SOURCE DATA |
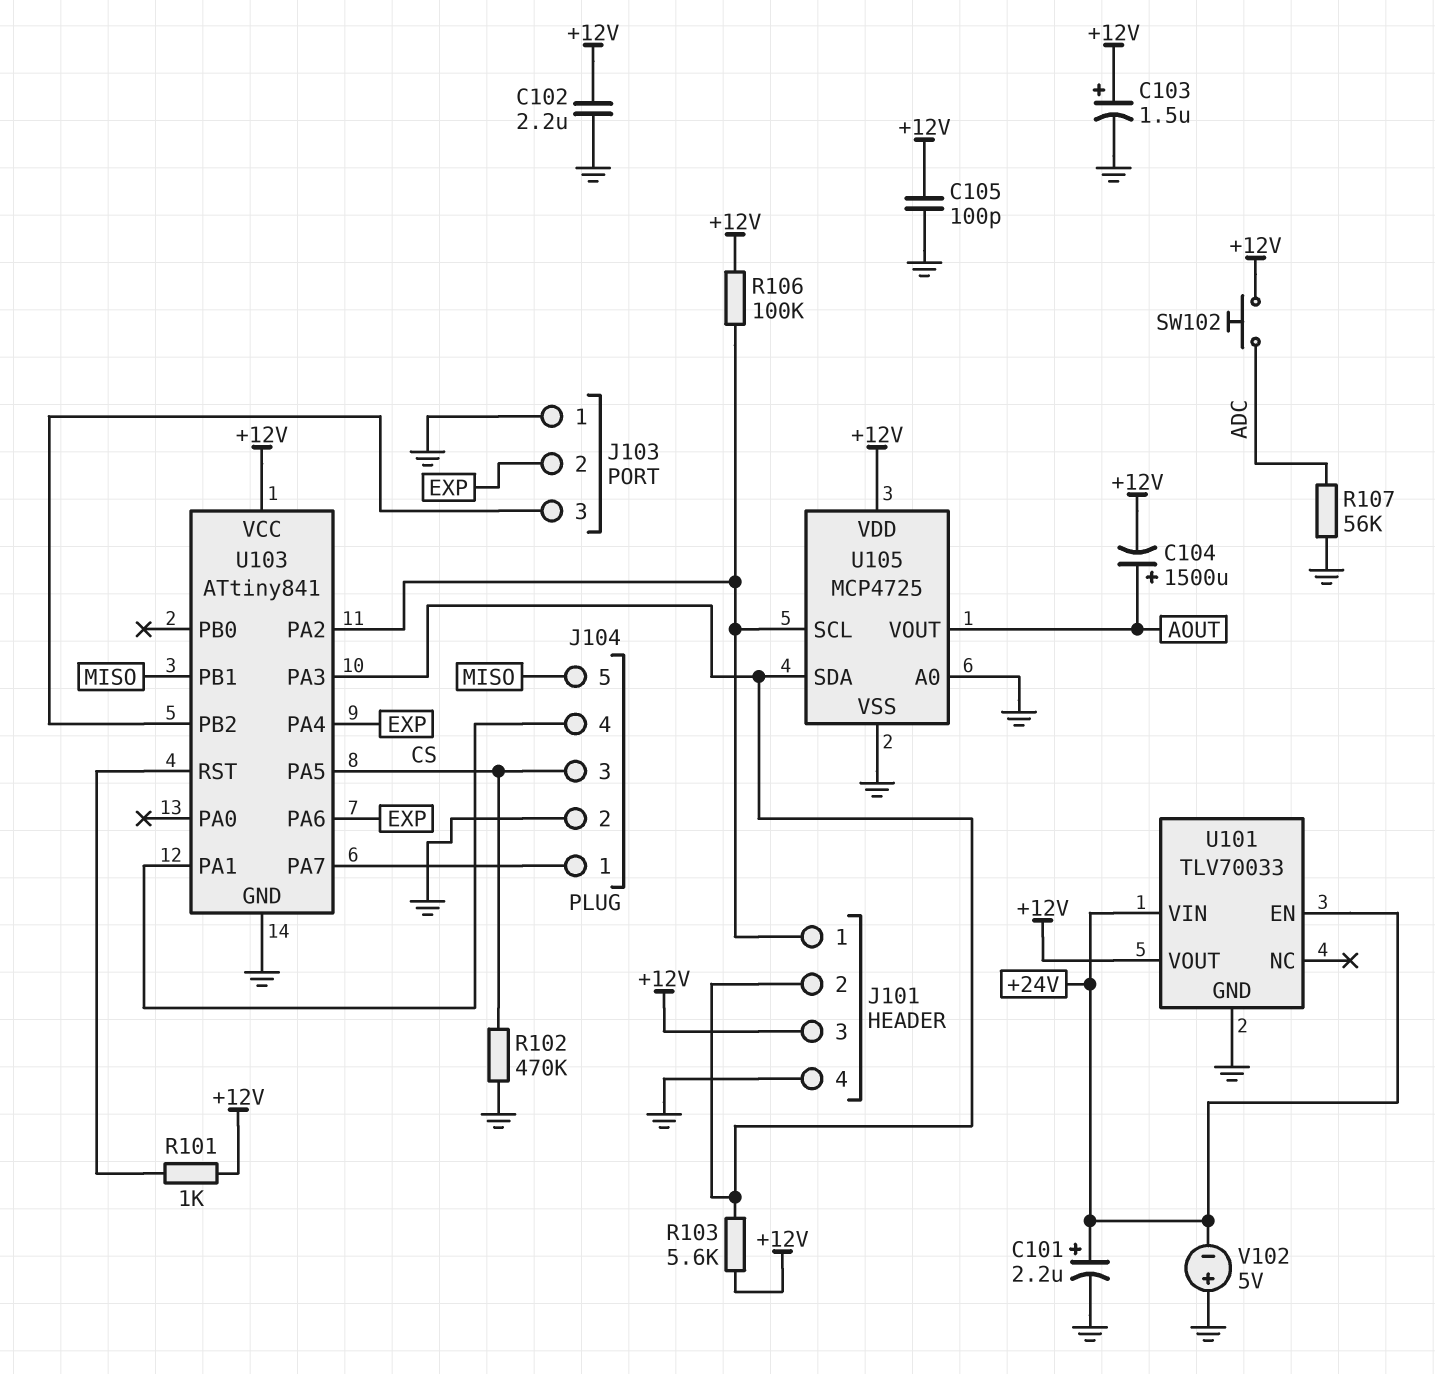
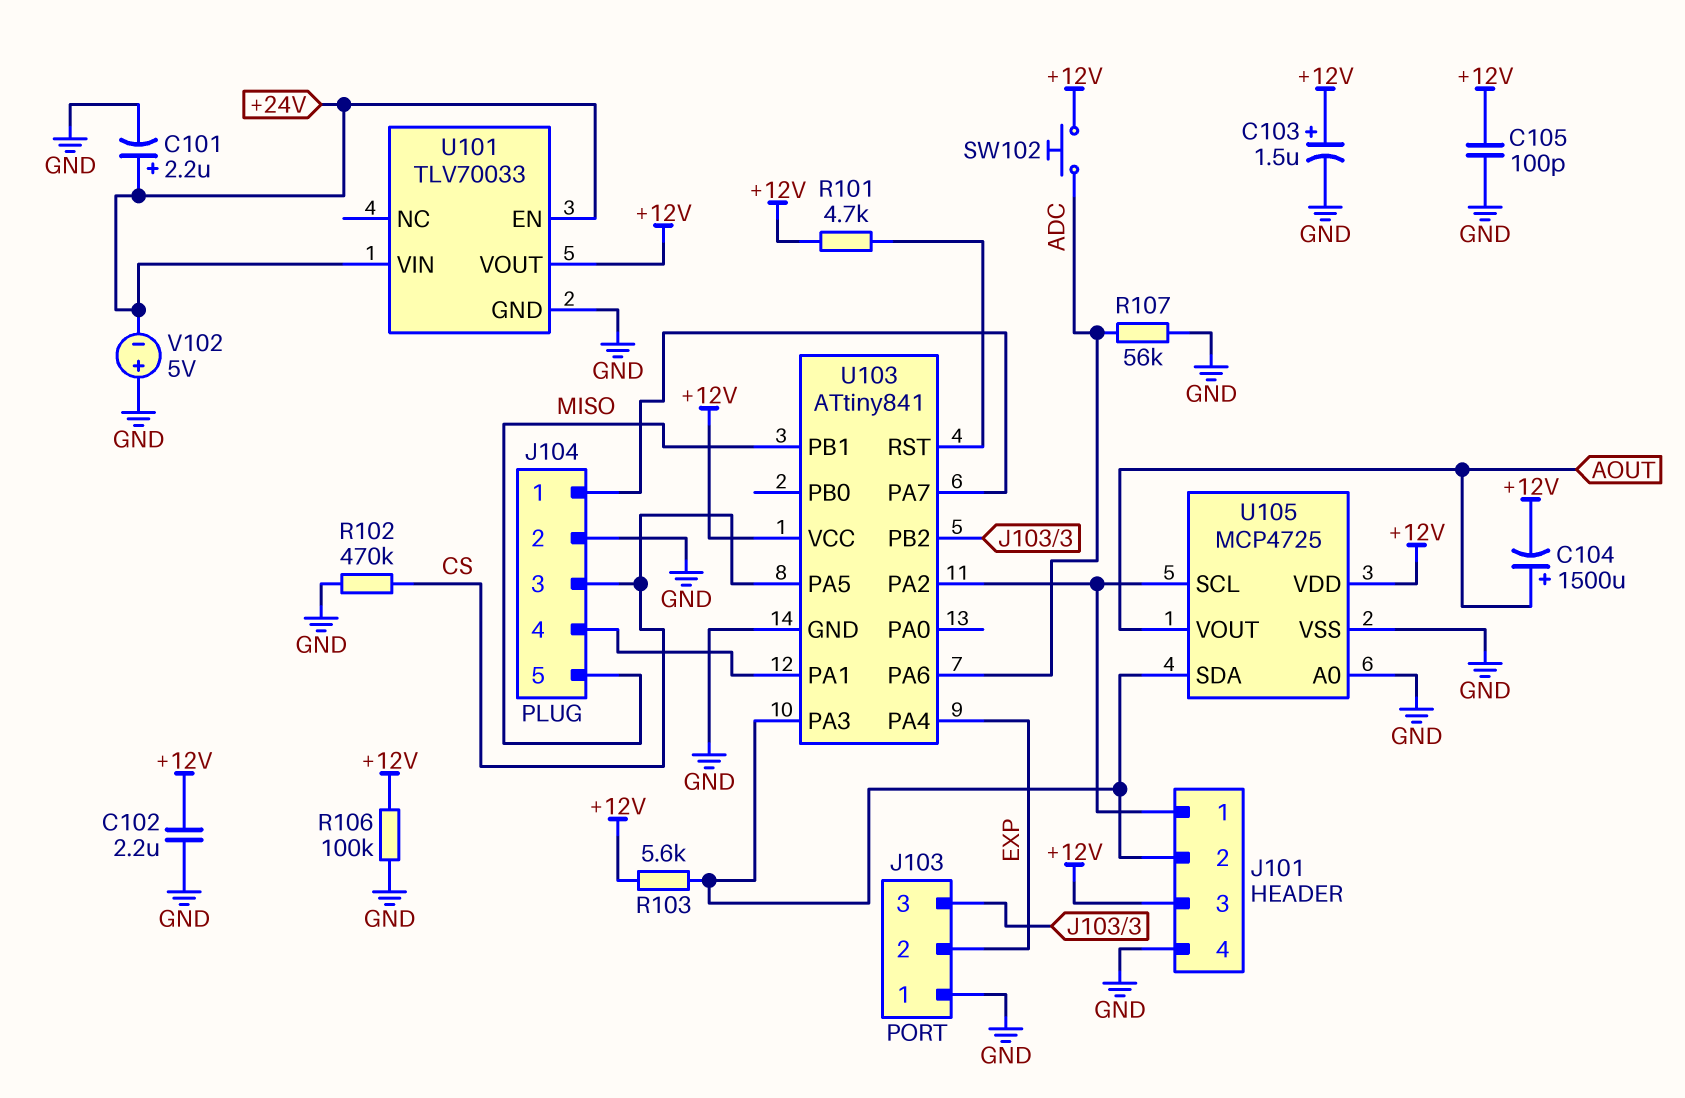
R101: 1k (+12V, U103/RST) -> 4.7k (+12V, U103/RST)
R106: 100k (+12V, J101/1) -> 100k (+12V, GND)
U103 pin PA6: EXP -> ADC

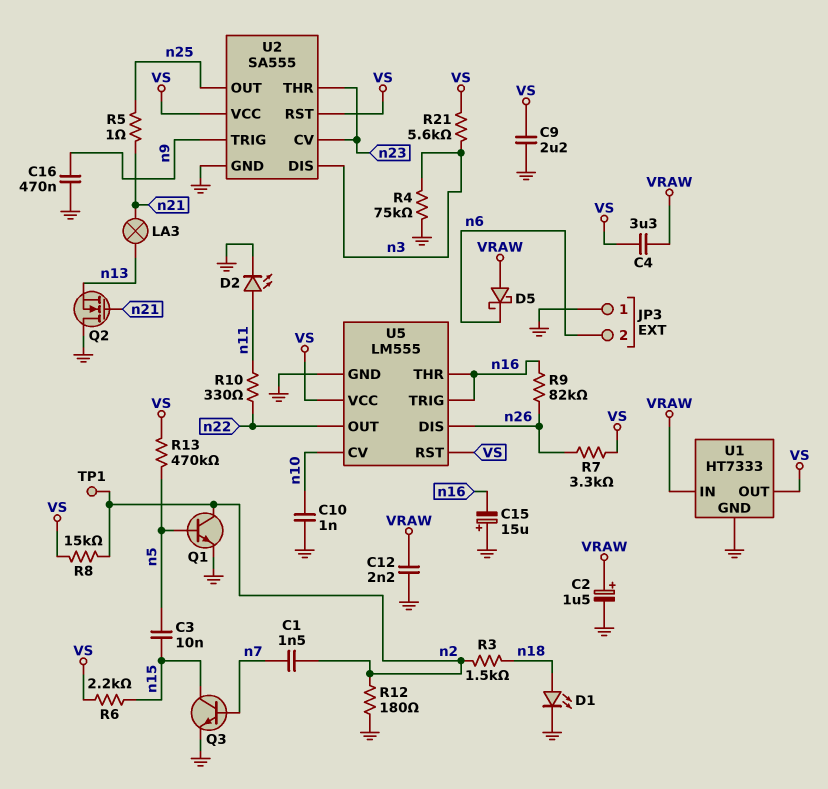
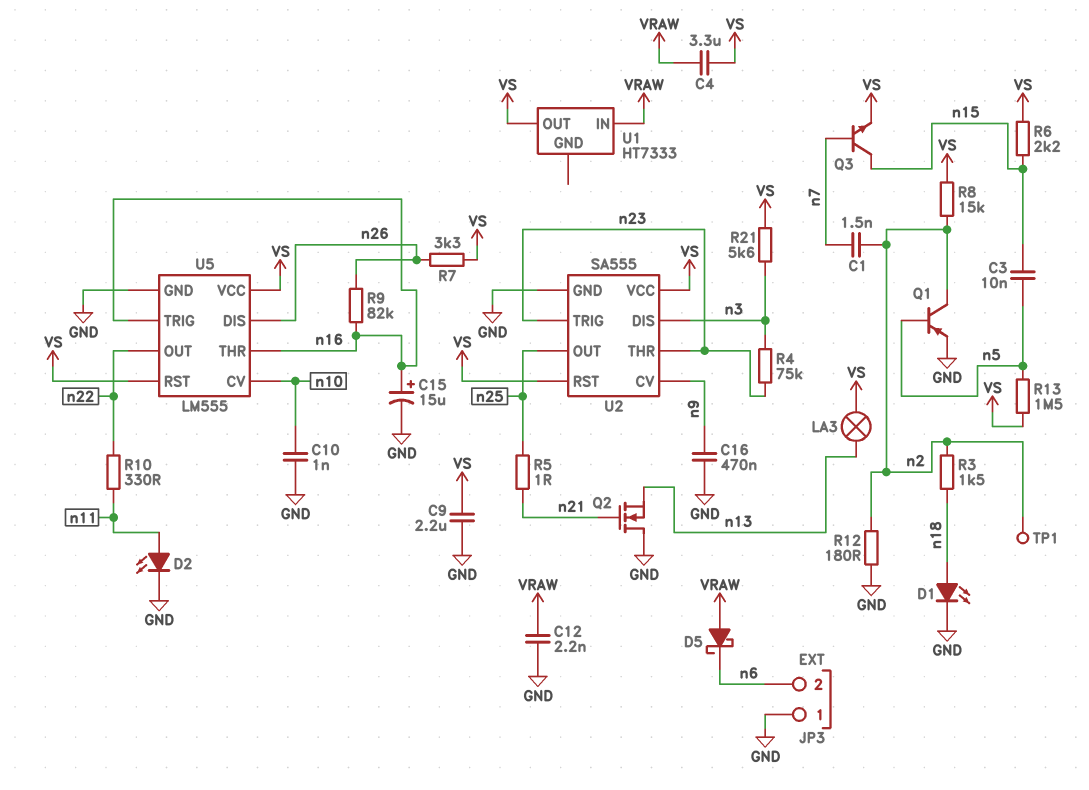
C2: 1.5uF (plus VRAW, minus GND) -> none
C15: 15uF (plus GND, minus n16) -> 15uF (plus n16, minus GND)
LA3: lamp (n13, n21) -> lamp (VS, n13)
Q1: NPN (B n5, C n2, E GND) -> PNP (B n5, C n2, E GND)
Q3: NPN (B n7, C n15, E GND) -> NPN (B n7, C n15, E VS)
R4: 75k (GND, n3) -> 75k (n3, n23)
R13: 470k (VS, n5) -> 1.5M (VS, n5)
U1 pin GND: GND -> none
U2 pin CV: n23 -> n9
U2 pin TRIG: n9 -> n23

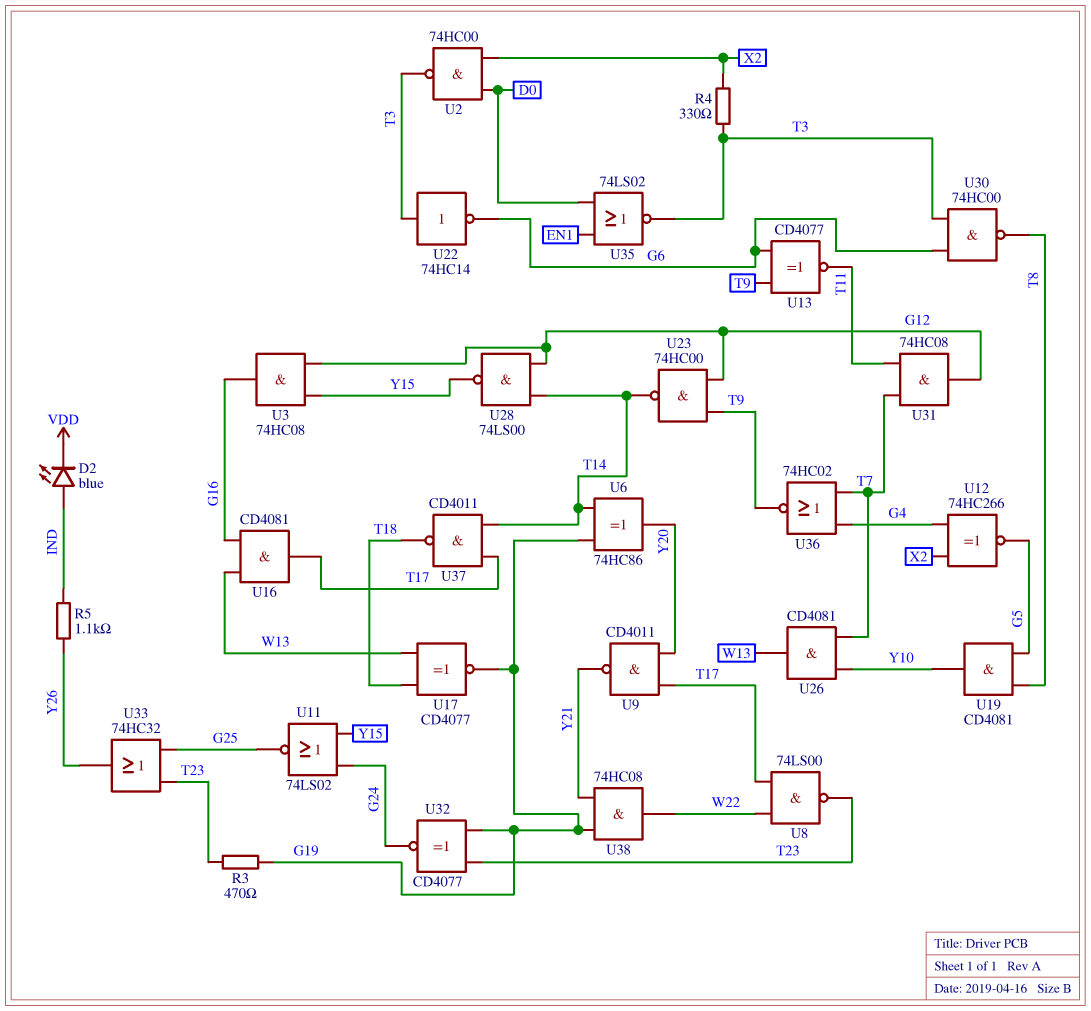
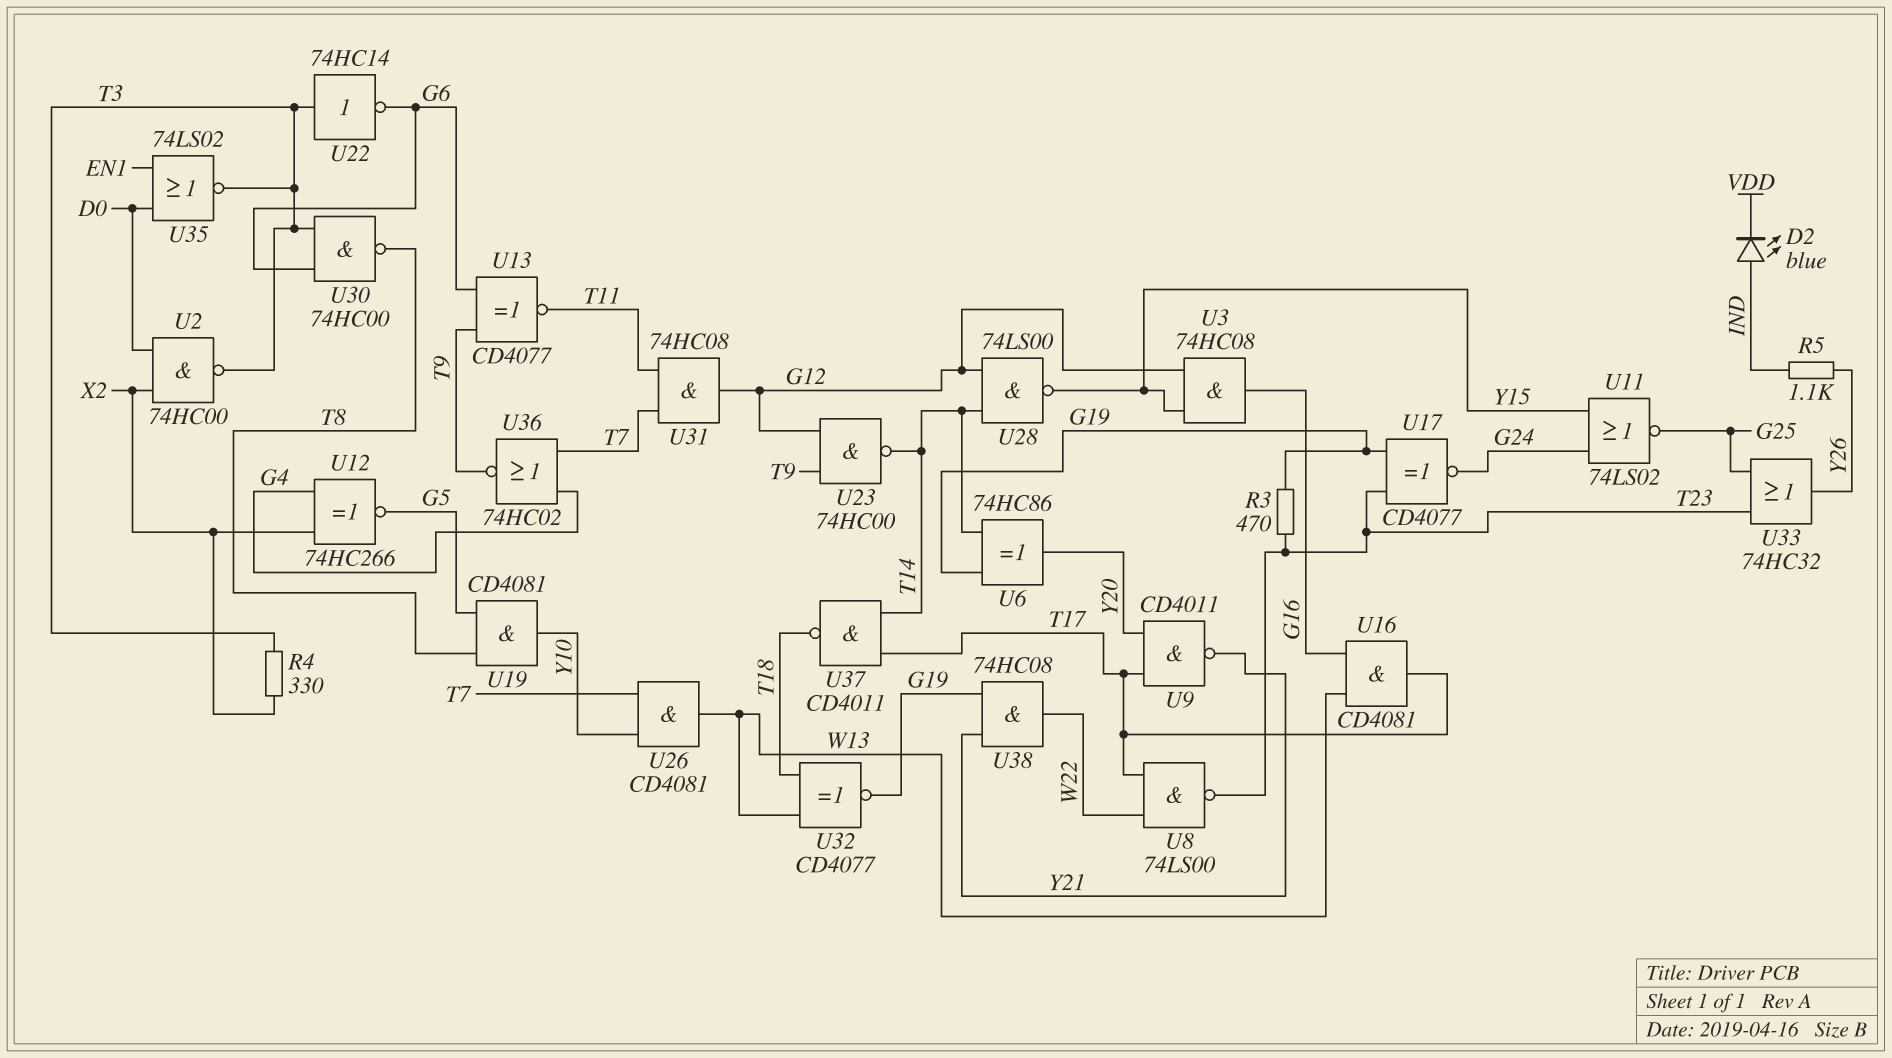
U17: XNOR CD4077 (in T18, in W13, out G19) -> XNOR CD4077 (in G19, in T23, out G24)
U32: XNOR CD4077 (in G19, in T23, out G24) -> XNOR CD4077 (in T18, in W13, out G19)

TASK DIRECTIONS |
Looking at the entries, work out how many lines include the word "XNOR" and give the number by itself.

SOLUTION TO THIS PROBLEM |
2